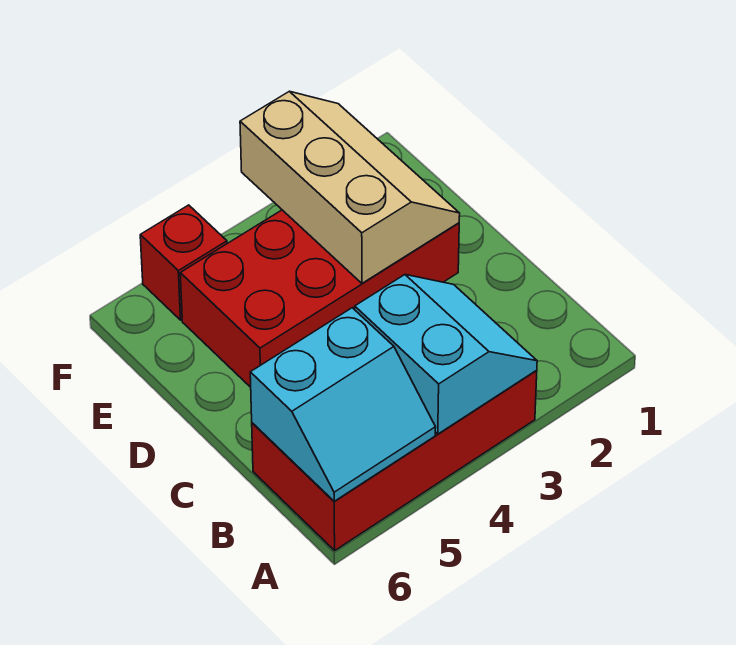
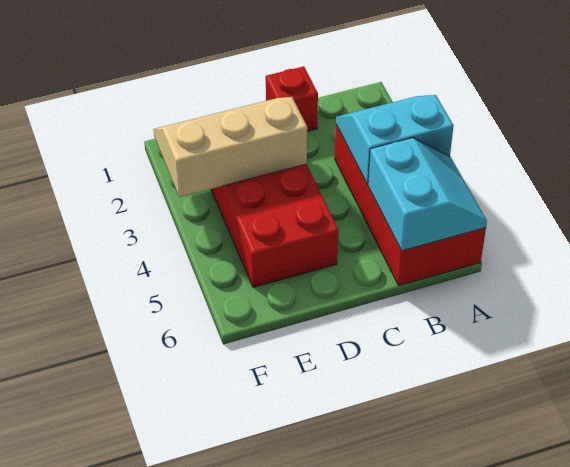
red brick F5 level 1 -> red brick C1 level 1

■ ■ ■ ■ ■ ■ ■

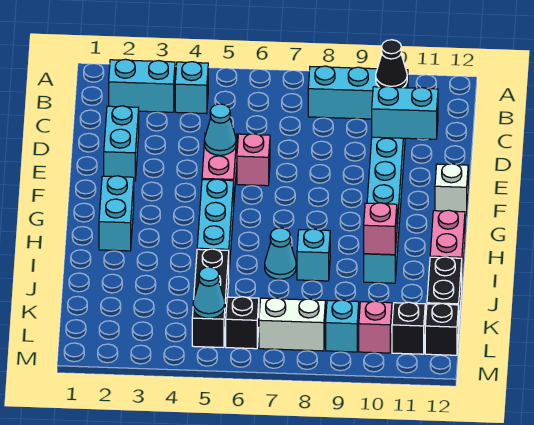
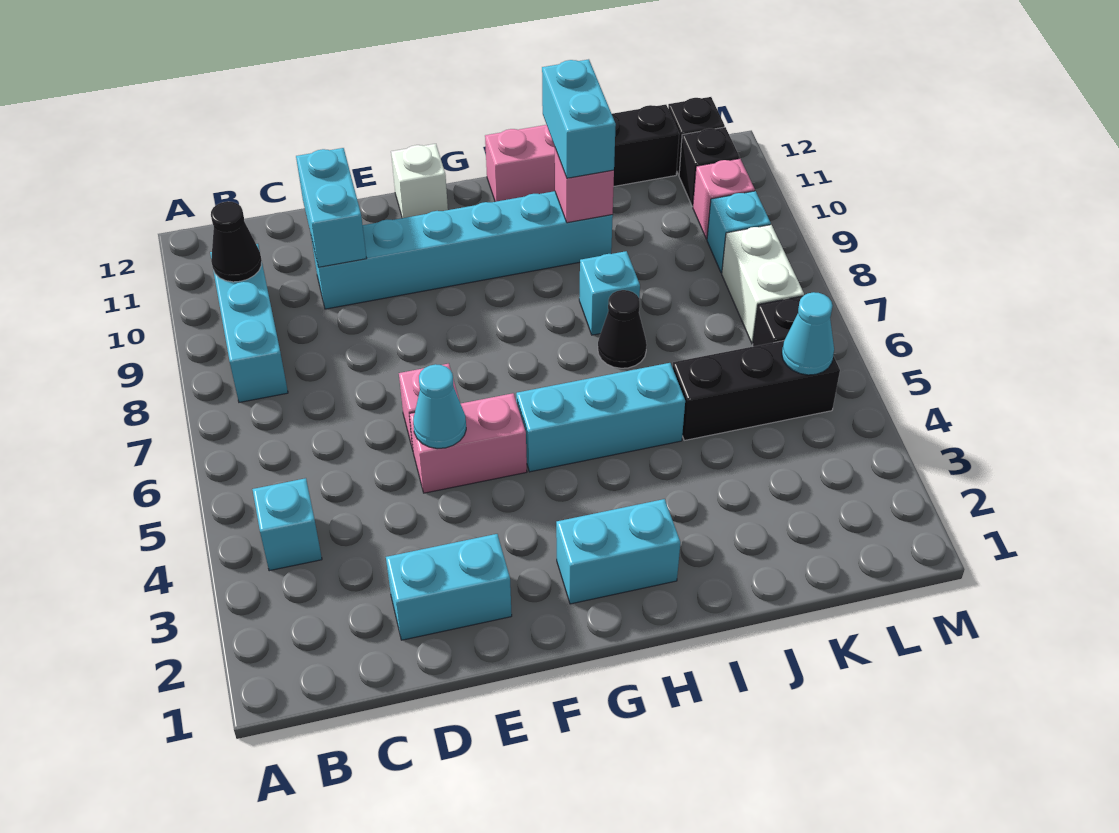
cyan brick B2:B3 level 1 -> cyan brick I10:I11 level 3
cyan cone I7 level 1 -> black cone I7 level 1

■ ■ ■ ■ ■ ■ ■

Copy the entries above exactly, but only from the line holding "cyan brick B2:B3" through the line holding "cyan cone I7 level 1 -> black cone I7 level 1", both included.

[Written solution]:
cyan brick B2:B3 level 1 -> cyan brick I10:I11 level 3
cyan cone I7 level 1 -> black cone I7 level 1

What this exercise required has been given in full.